WORK TO COMPLETE>
Which lines of the entries below run from the one holding "SOIL pin AO: TX -> RX" to the one holding "AUDIO2 pin TX: A0 -> D5", inclusive? Set down exactly those lines and no others.

[[ DATA SUPPLIED open ]]

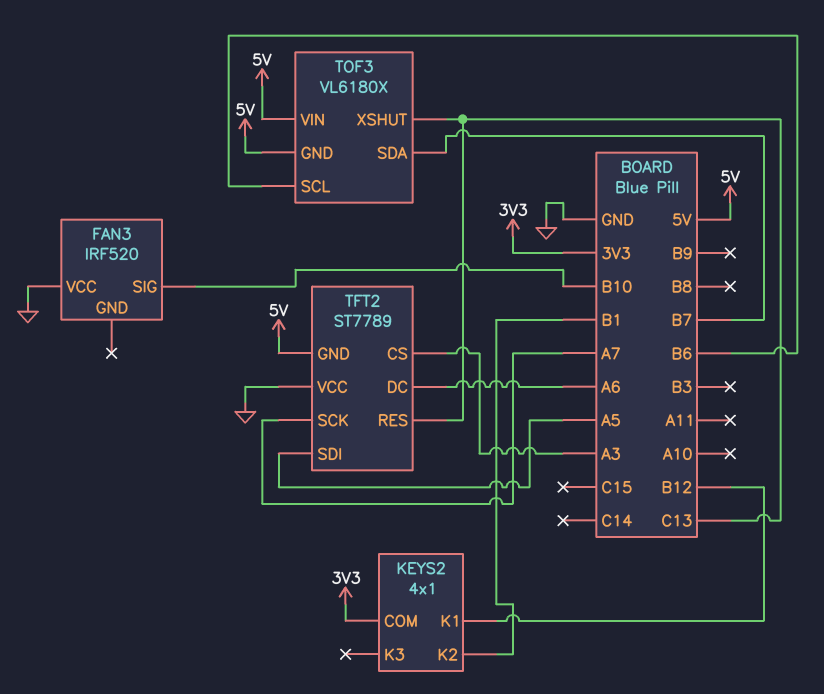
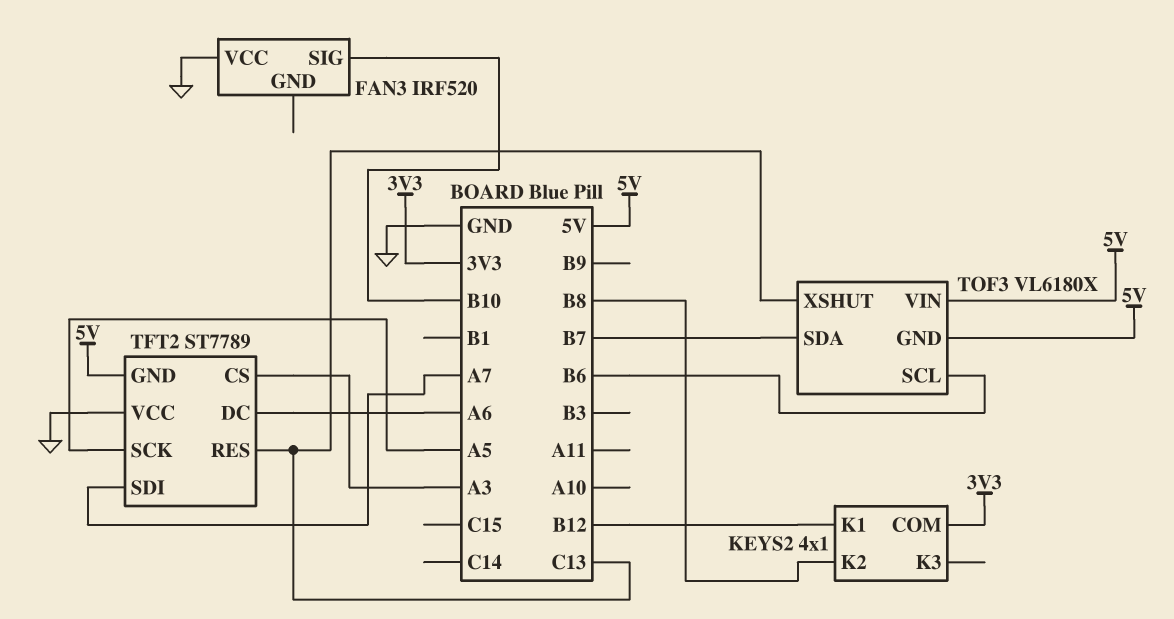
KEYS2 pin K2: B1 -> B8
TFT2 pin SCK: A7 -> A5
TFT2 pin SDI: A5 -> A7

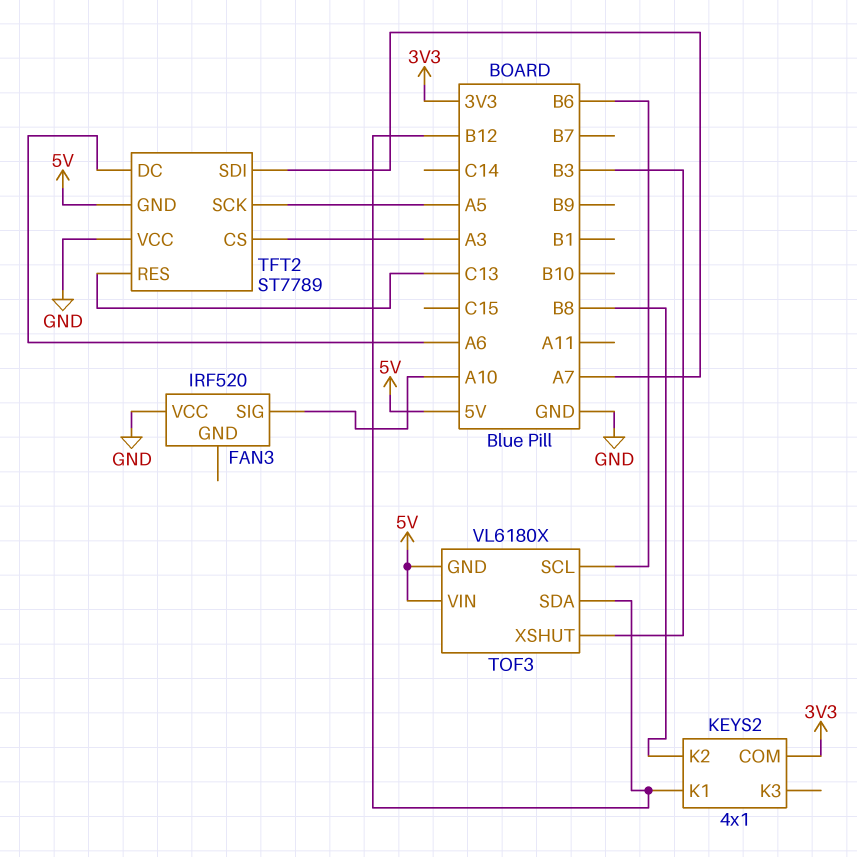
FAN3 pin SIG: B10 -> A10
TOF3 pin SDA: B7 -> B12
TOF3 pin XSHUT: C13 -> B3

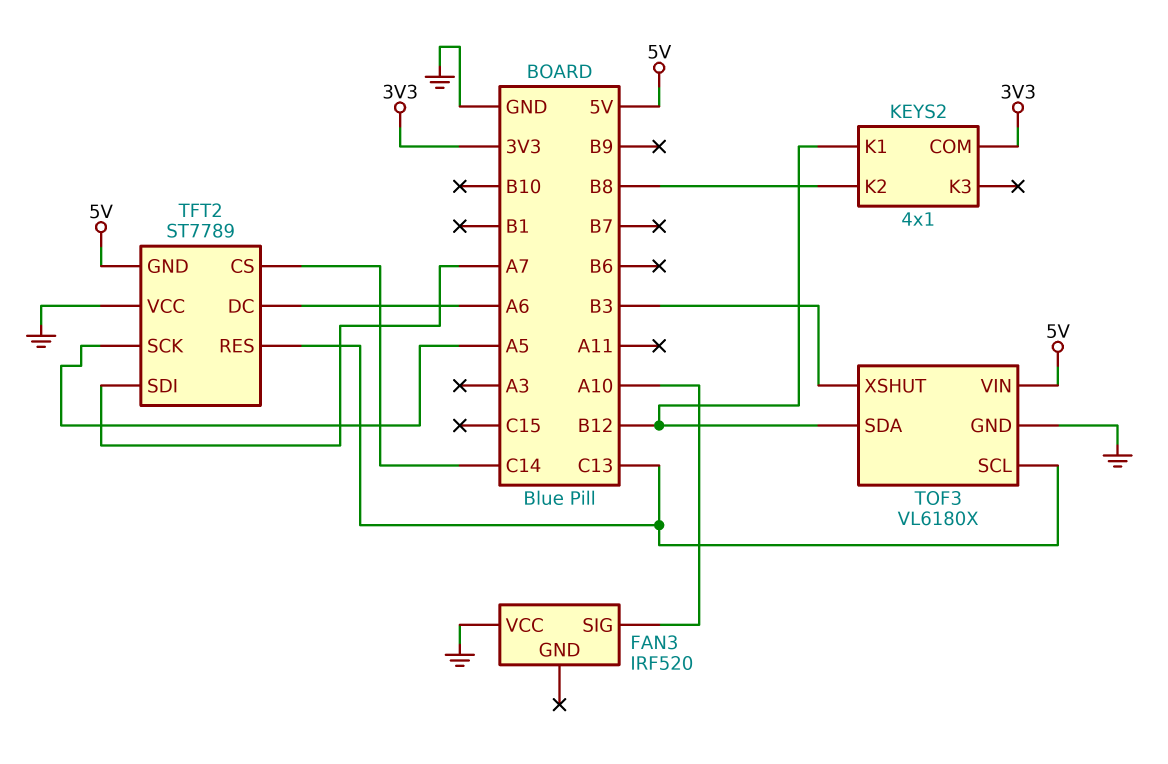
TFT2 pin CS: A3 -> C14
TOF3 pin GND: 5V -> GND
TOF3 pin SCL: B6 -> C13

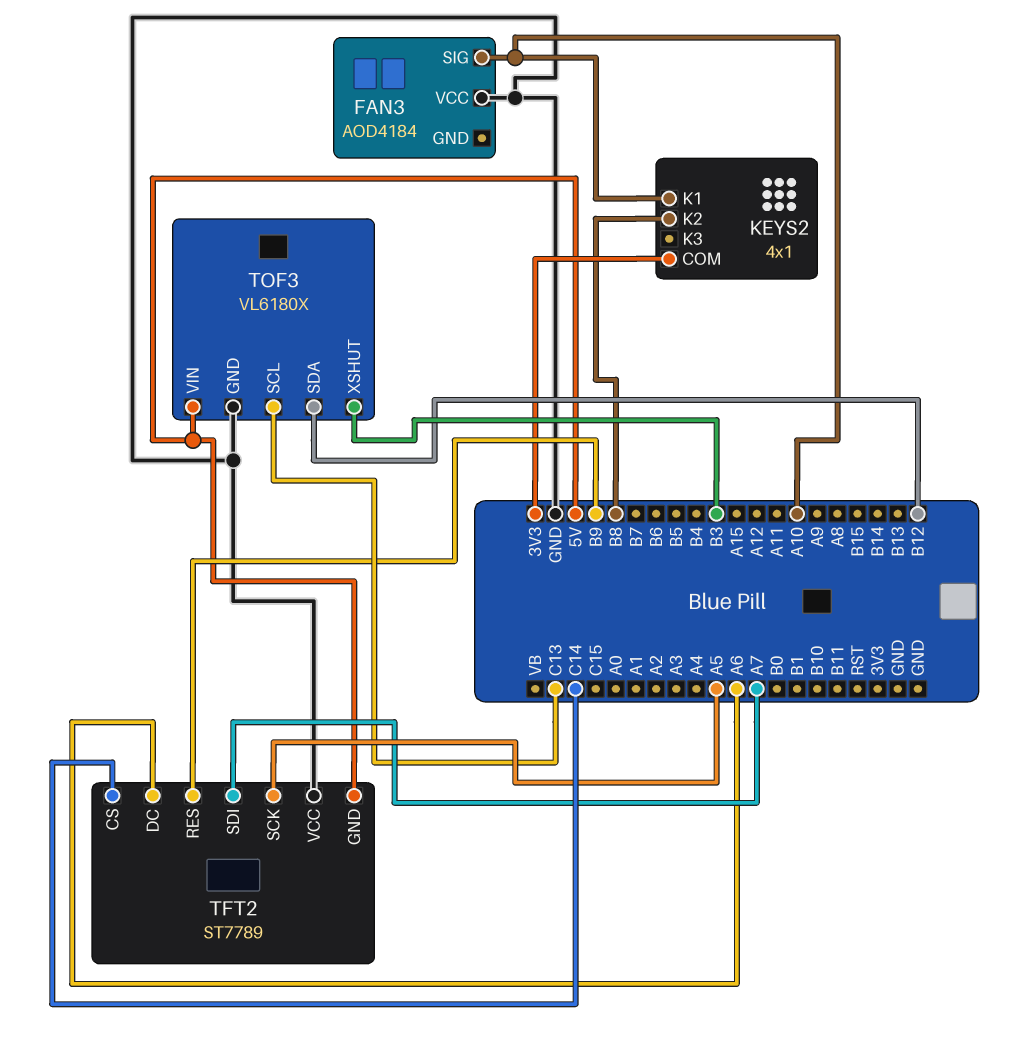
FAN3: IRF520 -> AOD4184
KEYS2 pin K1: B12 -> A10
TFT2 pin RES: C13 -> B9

[[ DATA SUPPLIED closed ]]
[[ DATA SUPPLIED open ]]

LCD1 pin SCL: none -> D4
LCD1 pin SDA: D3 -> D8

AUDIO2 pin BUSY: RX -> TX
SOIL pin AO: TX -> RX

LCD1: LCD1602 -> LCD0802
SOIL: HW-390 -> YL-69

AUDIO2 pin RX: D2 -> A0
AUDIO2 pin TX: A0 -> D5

[[ DATA SUPPLIED closed ]]
[[ DATA SUPPLIED open ]]

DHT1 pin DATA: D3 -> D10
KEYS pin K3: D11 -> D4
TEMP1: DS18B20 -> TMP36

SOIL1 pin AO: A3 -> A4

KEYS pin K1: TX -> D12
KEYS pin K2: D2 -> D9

[[ DATA SUPPLIED closed ]]

ANSWER FOR THE TASK>
SOIL pin AO: TX -> RX

LCD1: LCD1602 -> LCD0802
SOIL: HW-390 -> YL-69

AUDIO2 pin RX: D2 -> A0
AUDIO2 pin TX: A0 -> D5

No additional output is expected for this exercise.